### WORK INSTRUCTIONS
Nothing in the records should change; write them all out again.

(Scene edit records)
* * *
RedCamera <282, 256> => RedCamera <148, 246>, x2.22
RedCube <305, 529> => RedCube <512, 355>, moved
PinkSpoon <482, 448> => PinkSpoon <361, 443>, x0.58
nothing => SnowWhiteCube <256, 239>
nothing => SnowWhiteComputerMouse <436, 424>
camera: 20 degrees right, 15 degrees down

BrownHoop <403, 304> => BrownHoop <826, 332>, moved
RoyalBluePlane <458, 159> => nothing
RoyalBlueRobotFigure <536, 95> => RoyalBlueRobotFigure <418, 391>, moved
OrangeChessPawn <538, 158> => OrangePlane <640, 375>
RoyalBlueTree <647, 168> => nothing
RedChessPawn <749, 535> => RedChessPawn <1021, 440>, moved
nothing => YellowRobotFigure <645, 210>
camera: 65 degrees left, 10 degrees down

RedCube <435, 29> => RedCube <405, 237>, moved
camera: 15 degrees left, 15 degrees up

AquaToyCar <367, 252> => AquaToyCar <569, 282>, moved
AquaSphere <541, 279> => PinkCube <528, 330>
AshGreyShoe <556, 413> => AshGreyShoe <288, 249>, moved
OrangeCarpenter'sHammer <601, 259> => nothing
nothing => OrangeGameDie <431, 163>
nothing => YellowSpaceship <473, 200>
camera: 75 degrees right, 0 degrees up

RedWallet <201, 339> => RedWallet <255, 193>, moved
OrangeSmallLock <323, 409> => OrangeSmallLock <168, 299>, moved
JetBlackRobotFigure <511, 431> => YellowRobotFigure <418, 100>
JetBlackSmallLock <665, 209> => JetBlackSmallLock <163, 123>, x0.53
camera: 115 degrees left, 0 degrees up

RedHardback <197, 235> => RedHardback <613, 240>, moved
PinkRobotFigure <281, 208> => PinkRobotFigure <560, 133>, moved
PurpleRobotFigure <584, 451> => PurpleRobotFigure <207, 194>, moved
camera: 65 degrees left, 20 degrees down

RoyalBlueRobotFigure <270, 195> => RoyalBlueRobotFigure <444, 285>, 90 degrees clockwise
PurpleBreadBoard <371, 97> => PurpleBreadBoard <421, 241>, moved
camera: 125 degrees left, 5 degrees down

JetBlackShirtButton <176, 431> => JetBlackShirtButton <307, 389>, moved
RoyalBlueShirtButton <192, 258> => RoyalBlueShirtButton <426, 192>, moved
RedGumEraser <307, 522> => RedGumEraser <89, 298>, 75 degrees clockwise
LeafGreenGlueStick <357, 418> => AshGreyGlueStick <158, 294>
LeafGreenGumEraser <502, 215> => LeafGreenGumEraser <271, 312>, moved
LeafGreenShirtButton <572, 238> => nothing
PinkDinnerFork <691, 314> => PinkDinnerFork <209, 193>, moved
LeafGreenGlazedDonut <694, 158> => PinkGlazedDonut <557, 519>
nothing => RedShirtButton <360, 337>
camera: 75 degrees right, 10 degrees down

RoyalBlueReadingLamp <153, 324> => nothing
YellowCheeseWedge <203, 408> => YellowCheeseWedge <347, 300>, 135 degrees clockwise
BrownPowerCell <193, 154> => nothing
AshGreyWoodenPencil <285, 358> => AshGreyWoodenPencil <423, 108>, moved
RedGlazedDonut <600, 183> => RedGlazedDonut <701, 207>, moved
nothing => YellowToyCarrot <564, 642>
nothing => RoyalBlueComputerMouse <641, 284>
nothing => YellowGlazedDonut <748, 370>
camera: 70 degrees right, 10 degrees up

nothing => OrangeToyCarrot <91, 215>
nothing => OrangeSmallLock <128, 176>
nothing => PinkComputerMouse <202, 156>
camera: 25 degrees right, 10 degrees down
* * *
### TASK OUTPUT
RedCamera <282, 256> => RedCamera <148, 246>, x2.22
RedCube <305, 529> => RedCube <512, 355>, moved
PinkSpoon <482, 448> => PinkSpoon <361, 443>, x0.58
nothing => SnowWhiteCube <256, 239>
nothing => SnowWhiteComputerMouse <436, 424>
camera: 20 degrees right, 15 degrees down

BrownHoop <403, 304> => BrownHoop <826, 332>, moved
RoyalBluePlane <458, 159> => nothing
RoyalBlueRobotFigure <536, 95> => RoyalBlueRobotFigure <418, 391>, moved
OrangeChessPawn <538, 158> => OrangePlane <640, 375>
RoyalBlueTree <647, 168> => nothing
RedChessPawn <749, 535> => RedChessPawn <1021, 440>, moved
nothing => YellowRobotFigure <645, 210>
camera: 65 degrees left, 10 degrees down

RedCube <435, 29> => RedCube <405, 237>, moved
camera: 15 degrees left, 15 degrees up

AquaToyCar <367, 252> => AquaToyCar <569, 282>, moved
AquaSphere <541, 279> => PinkCube <528, 330>
AshGreyShoe <556, 413> => AshGreyShoe <288, 249>, moved
OrangeCarpenter'sHammer <601, 259> => nothing
nothing => OrangeGameDie <431, 163>
nothing => YellowSpaceship <473, 200>
camera: 75 degrees right, 0 degrees up

RedWallet <201, 339> => RedWallet <255, 193>, moved
OrangeSmallLock <323, 409> => OrangeSmallLock <168, 299>, moved
JetBlackRobotFigure <511, 431> => YellowRobotFigure <418, 100>
JetBlackSmallLock <665, 209> => JetBlackSmallLock <163, 123>, x0.53
camera: 115 degrees left, 0 degrees up

RedHardback <197, 235> => RedHardback <613, 240>, moved
PinkRobotFigure <281, 208> => PinkRobotFigure <560, 133>, moved
PurpleRobotFigure <584, 451> => PurpleRobotFigure <207, 194>, moved
camera: 65 degrees left, 20 degrees down

RoyalBlueRobotFigure <270, 195> => RoyalBlueRobotFigure <444, 285>, 90 degrees clockwise
PurpleBreadBoard <371, 97> => PurpleBreadBoard <421, 241>, moved
camera: 125 degrees left, 5 degrees down

JetBlackShirtButton <176, 431> => JetBlackShirtButton <307, 389>, moved
RoyalBlueShirtButton <192, 258> => RoyalBlueShirtButton <426, 192>, moved
RedGumEraser <307, 522> => RedGumEraser <89, 298>, 75 degrees clockwise
LeafGreenGlueStick <357, 418> => AshGreyGlueStick <158, 294>
LeafGreenGumEraser <502, 215> => LeafGreenGumEraser <271, 312>, moved
LeafGreenShirtButton <572, 238> => nothing
PinkDinnerFork <691, 314> => PinkDinnerFork <209, 193>, moved
LeafGreenGlazedDonut <694, 158> => PinkGlazedDonut <557, 519>
nothing => RedShirtButton <360, 337>
camera: 75 degrees right, 10 degrees down

RoyalBlueReadingLamp <153, 324> => nothing
YellowCheeseWedge <203, 408> => YellowCheeseWedge <347, 300>, 135 degrees clockwise
BrownPowerCell <193, 154> => nothing
AshGreyWoodenPencil <285, 358> => AshGreyWoodenPencil <423, 108>, moved
RedGlazedDonut <600, 183> => RedGlazedDonut <701, 207>, moved
nothing => YellowToyCarrot <564, 642>
nothing => RoyalBlueComputerMouse <641, 284>
nothing => YellowGlazedDonut <748, 370>
camera: 70 degrees right, 10 degrees up

nothing => OrangeToyCarrot <91, 215>
nothing => OrangeSmallLock <128, 176>
nothing => PinkComputerMouse <202, 156>
camera: 25 degrees right, 10 degrees down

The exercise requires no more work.